### Assignment
Please change every "green grass at center" in the listing below to "green lawn at center", leaving everything else as it is. Leave the pictures out of your version.

### Input data

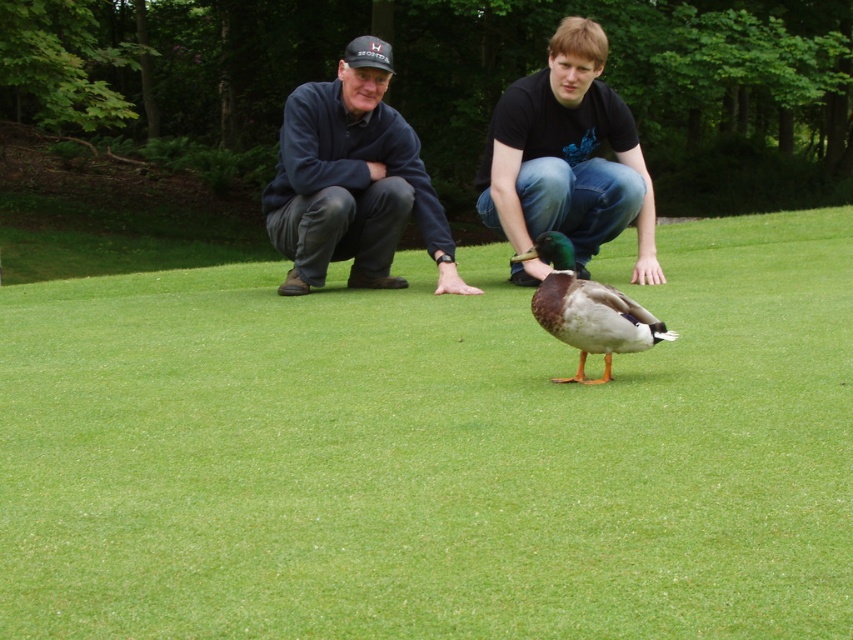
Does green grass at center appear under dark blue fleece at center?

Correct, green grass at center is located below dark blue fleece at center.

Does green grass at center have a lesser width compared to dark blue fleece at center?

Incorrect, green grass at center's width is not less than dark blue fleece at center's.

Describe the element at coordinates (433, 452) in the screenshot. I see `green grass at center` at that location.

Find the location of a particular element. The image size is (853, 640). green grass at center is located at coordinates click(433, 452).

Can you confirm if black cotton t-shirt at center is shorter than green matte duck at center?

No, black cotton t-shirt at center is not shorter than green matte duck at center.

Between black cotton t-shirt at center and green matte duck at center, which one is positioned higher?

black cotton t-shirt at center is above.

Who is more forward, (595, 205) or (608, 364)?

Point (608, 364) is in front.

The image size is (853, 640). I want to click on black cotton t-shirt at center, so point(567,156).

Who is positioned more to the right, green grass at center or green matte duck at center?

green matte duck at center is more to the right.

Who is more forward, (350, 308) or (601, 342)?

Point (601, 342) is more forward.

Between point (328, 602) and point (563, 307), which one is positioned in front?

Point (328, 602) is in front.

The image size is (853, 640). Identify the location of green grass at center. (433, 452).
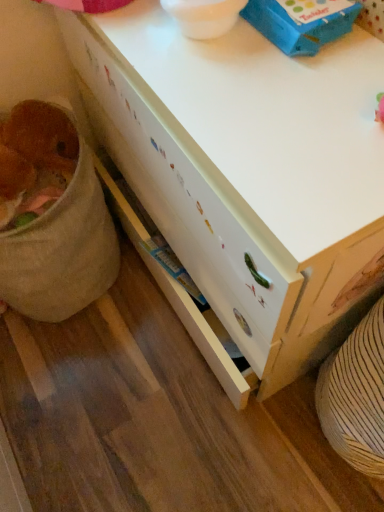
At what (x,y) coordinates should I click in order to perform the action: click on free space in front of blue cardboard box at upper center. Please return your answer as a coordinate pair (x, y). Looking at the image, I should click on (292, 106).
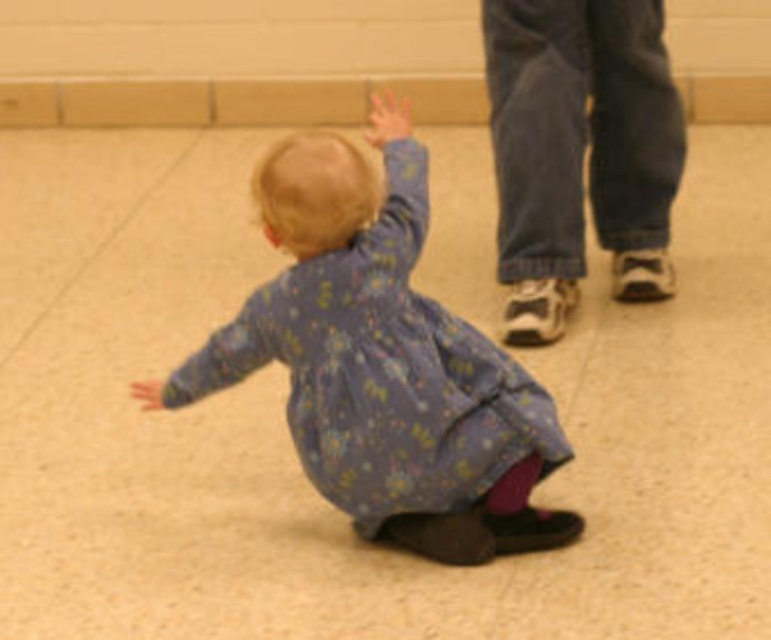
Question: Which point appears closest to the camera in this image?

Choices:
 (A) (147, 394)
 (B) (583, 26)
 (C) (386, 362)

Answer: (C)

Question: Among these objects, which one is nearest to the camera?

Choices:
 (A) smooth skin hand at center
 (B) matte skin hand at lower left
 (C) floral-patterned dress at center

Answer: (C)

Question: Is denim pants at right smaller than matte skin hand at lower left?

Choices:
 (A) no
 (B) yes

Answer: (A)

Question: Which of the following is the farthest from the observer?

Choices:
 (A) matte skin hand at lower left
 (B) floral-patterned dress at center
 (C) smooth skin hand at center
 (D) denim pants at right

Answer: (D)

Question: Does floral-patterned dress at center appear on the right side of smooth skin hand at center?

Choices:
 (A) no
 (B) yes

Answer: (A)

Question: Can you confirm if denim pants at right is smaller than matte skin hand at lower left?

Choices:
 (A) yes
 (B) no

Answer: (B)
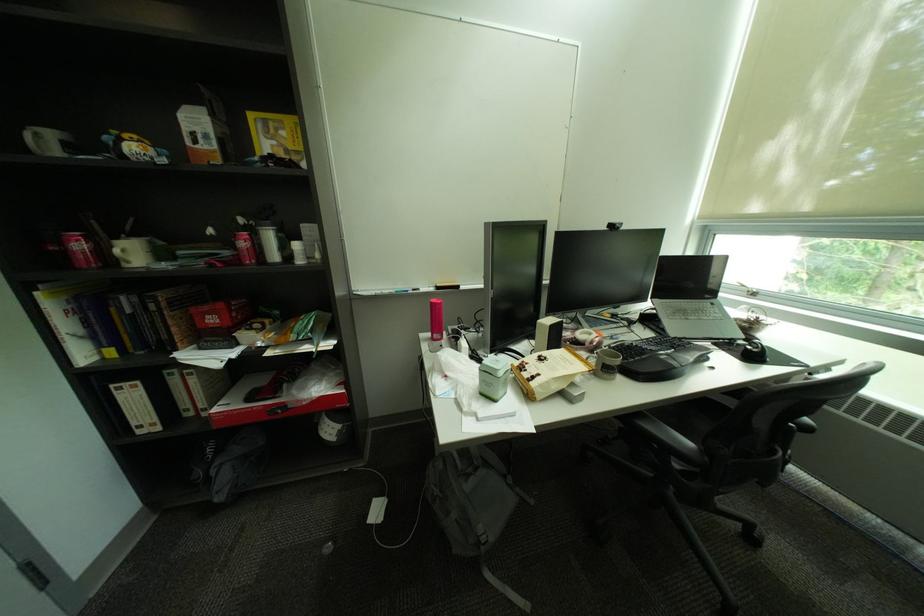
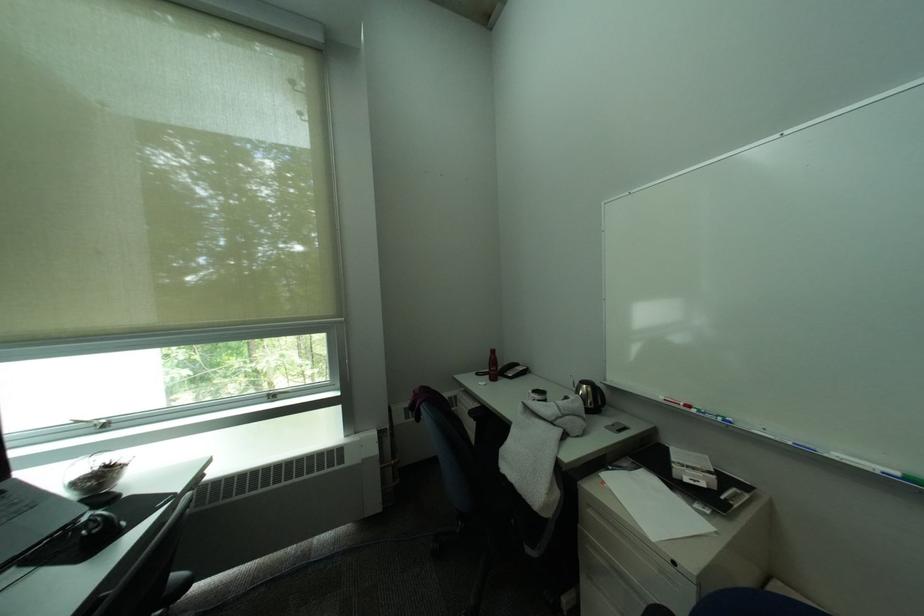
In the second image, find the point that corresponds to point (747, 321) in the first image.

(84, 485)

### Exercise result
Does green lawn at center appear under dark blue fleece at center?

Correct, green lawn at center is located below dark blue fleece at center.

Does green lawn at center have a lesser width compared to dark blue fleece at center?

Incorrect, green lawn at center's width is not less than dark blue fleece at center's.

Describe the element at coordinates (433, 452) in the screenshot. I see `green lawn at center` at that location.

Find the location of a particular element. The image size is (853, 640). green lawn at center is located at coordinates click(433, 452).

Can you confirm if black cotton t-shirt at center is shorter than green matte duck at center?

No, black cotton t-shirt at center is not shorter than green matte duck at center.

Between black cotton t-shirt at center and green matte duck at center, which one is positioned higher?

black cotton t-shirt at center is above.

Who is more forward, (595, 205) or (608, 364)?

Point (608, 364) is in front.

The image size is (853, 640). I want to click on black cotton t-shirt at center, so point(567,156).

Who is positioned more to the right, green lawn at center or green matte duck at center?

green matte duck at center is more to the right.

Who is more forward, (350, 308) or (601, 342)?

Point (601, 342) is more forward.

Between point (328, 602) and point (563, 307), which one is positioned in front?

Point (328, 602) is in front.

The image size is (853, 640). Identify the location of green lawn at center. (433, 452).
At what (x,y) coordinates should I click in order to perform the action: click on free space in front of blue cardboard box at upper center. Please return your answer as a coordinate pair (x, y). Looking at the image, I should click on (292, 106).
Question: Which point appears closest to the camera in this image?

Choices:
 (A) (147, 394)
 (B) (583, 26)
 (C) (386, 362)

Answer: (C)

Question: Among these objects, which one is nearest to the camera?

Choices:
 (A) smooth skin hand at center
 (B) matte skin hand at lower left
 (C) floral-patterned dress at center

Answer: (C)

Question: Is denim pants at right smaller than matte skin hand at lower left?

Choices:
 (A) no
 (B) yes

Answer: (A)

Question: Which of the following is the farthest from the observer?

Choices:
 (A) matte skin hand at lower left
 (B) floral-patterned dress at center
 (C) smooth skin hand at center
 (D) denim pants at right

Answer: (D)

Question: Does floral-patterned dress at center appear on the right side of smooth skin hand at center?

Choices:
 (A) no
 (B) yes

Answer: (A)

Question: Can you confirm if denim pants at right is smaller than matte skin hand at lower left?

Choices:
 (A) yes
 (B) no

Answer: (B)
In the second image, find the point that corresponds to point (747, 321) in the first image.

(84, 485)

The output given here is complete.